• Exercise details: Every line below is to be given again precisely; images are to be left out.

(Object state comparisons)
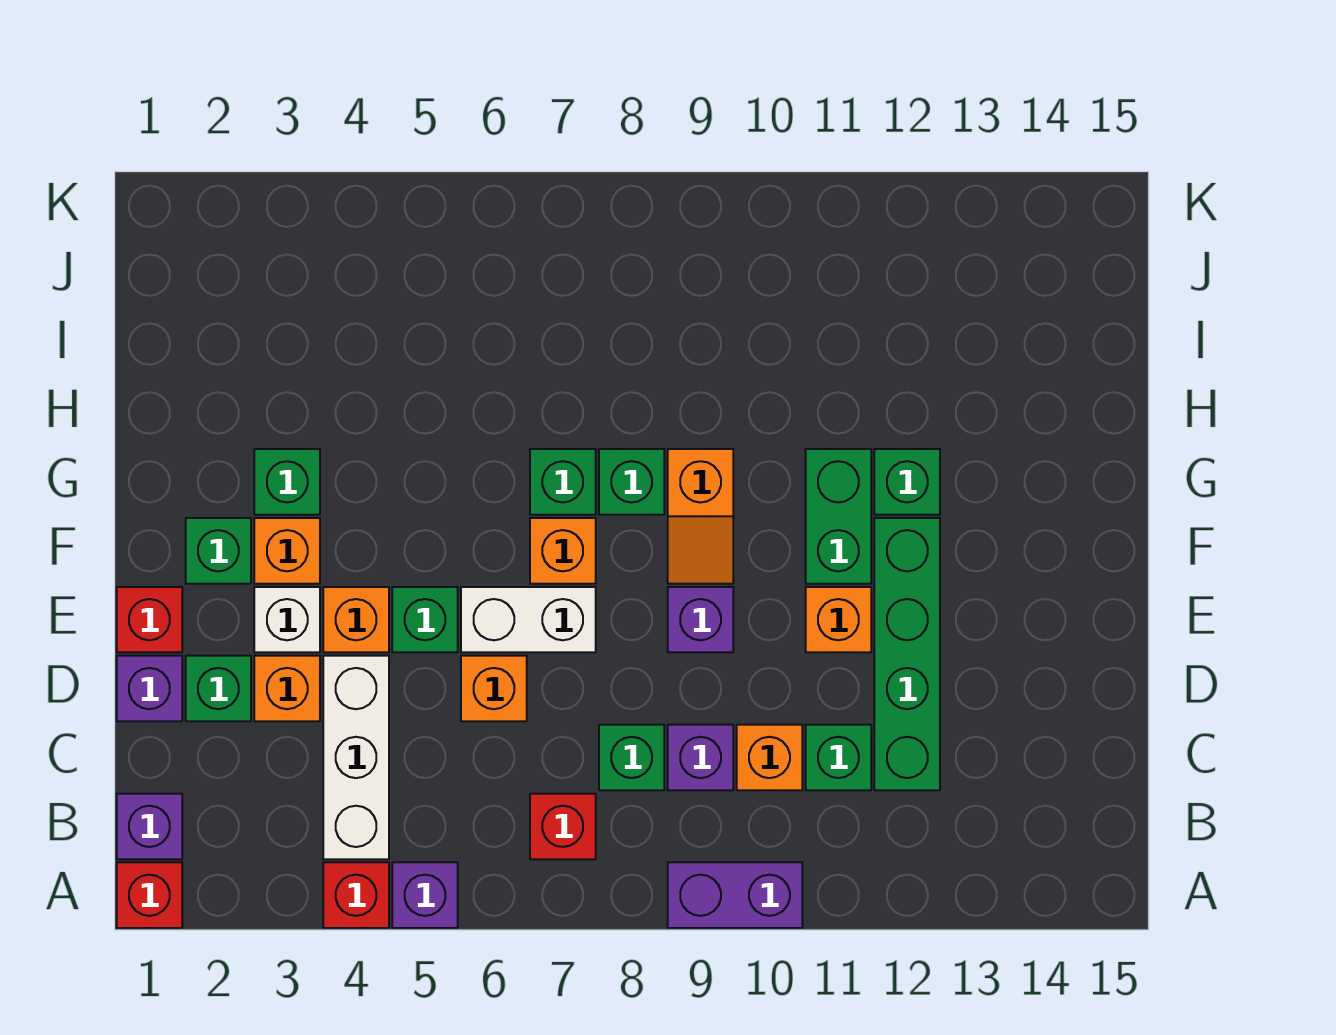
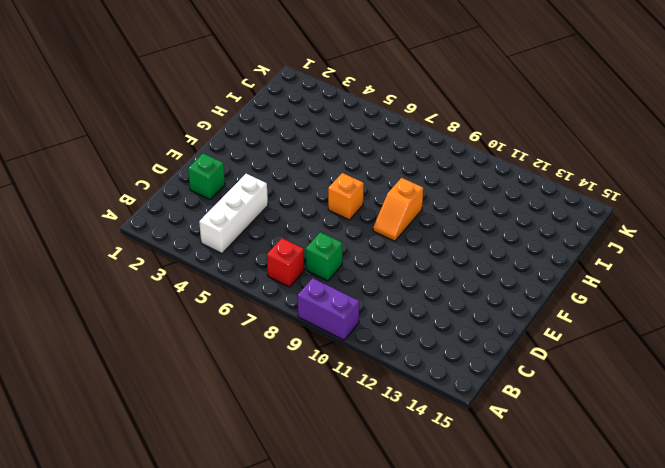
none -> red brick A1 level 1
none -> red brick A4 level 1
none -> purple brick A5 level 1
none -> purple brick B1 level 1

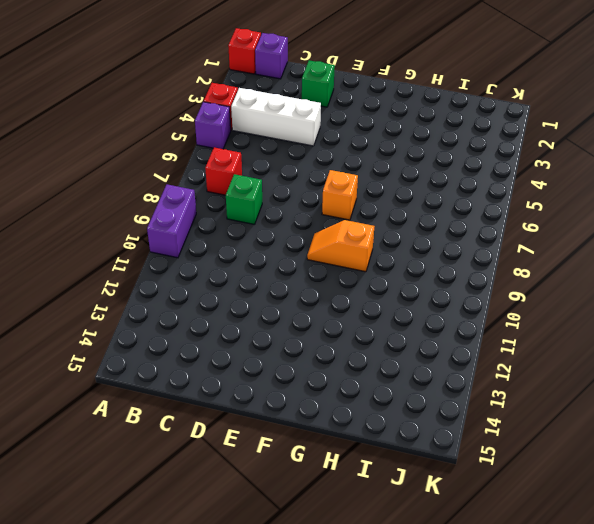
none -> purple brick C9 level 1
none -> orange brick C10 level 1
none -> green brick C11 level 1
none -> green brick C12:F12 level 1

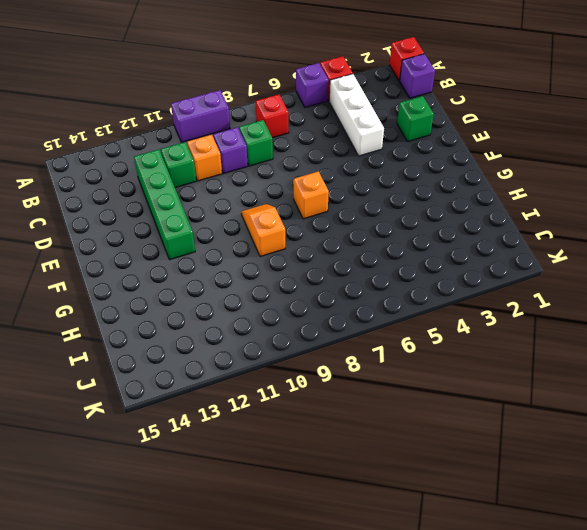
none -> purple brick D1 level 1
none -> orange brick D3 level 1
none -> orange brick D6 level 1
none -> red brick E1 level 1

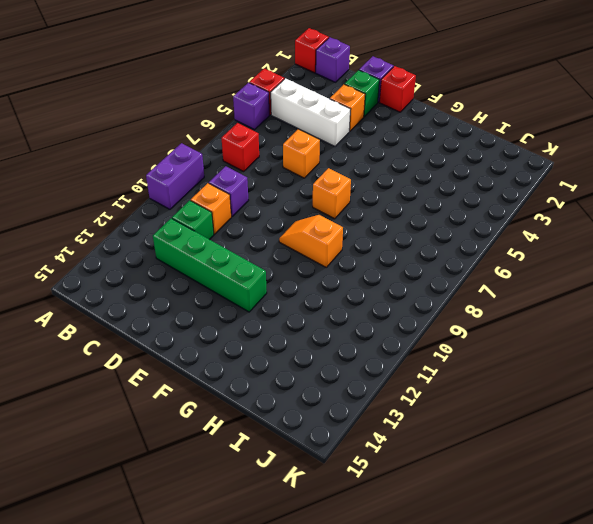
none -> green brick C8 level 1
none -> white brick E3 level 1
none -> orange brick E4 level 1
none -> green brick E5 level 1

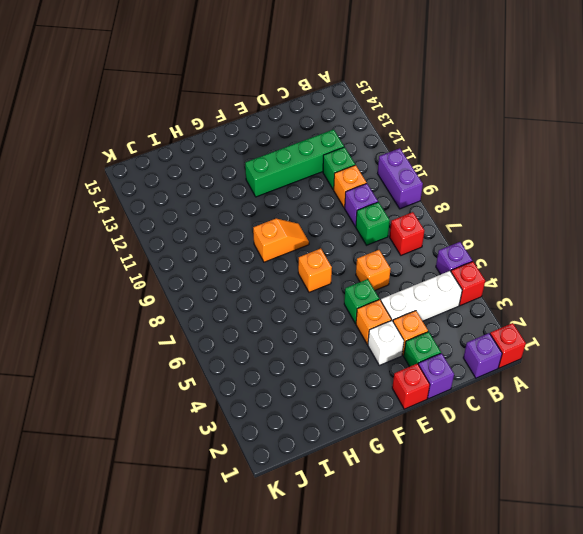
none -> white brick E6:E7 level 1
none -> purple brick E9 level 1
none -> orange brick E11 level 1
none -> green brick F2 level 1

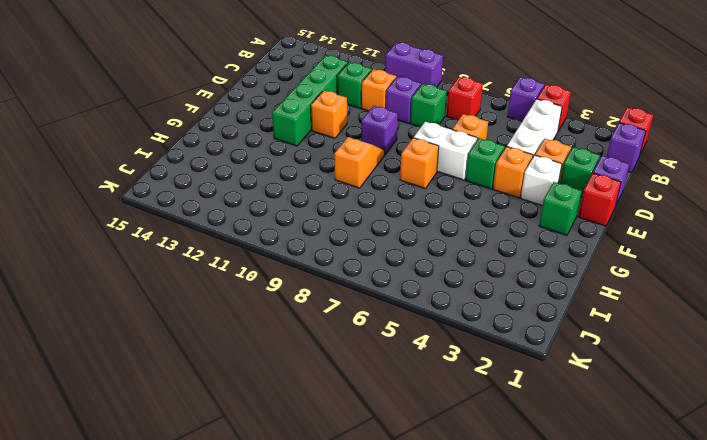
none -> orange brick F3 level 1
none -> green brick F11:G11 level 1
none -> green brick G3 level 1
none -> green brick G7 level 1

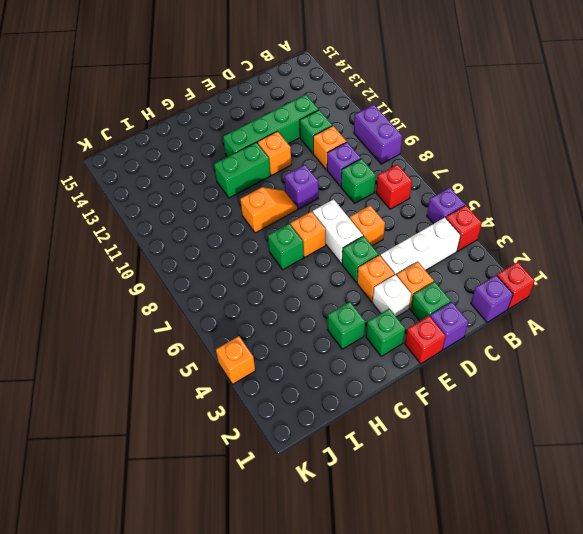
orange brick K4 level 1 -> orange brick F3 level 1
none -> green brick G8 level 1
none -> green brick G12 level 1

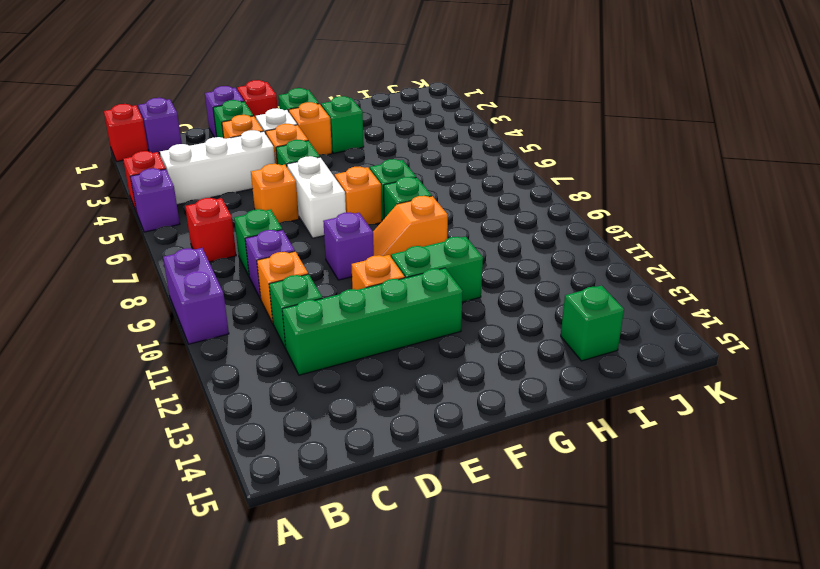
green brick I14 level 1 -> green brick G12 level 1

• Completed exercise:
none -> red brick A1 level 1
none -> red brick A4 level 1
none -> purple brick A5 level 1
none -> purple brick B1 level 1

none -> purple brick C9 level 1
none -> orange brick C10 level 1
none -> green brick C11 level 1
none -> green brick C12:F12 level 1

none -> purple brick D1 level 1
none -> orange brick D3 level 1
none -> orange brick D6 level 1
none -> red brick E1 level 1

none -> green brick C8 level 1
none -> white brick E3 level 1
none -> orange brick E4 level 1
none -> green brick E5 level 1

none -> white brick E6:E7 level 1
none -> purple brick E9 level 1
none -> orange brick E11 level 1
none -> green brick F2 level 1

none -> orange brick F3 level 1
none -> green brick F11:G11 level 1
none -> green brick G3 level 1
none -> green brick G7 level 1

orange brick K4 level 1 -> orange brick F3 level 1
none -> green brick G8 level 1
none -> green brick G12 level 1

green brick I14 level 1 -> green brick G12 level 1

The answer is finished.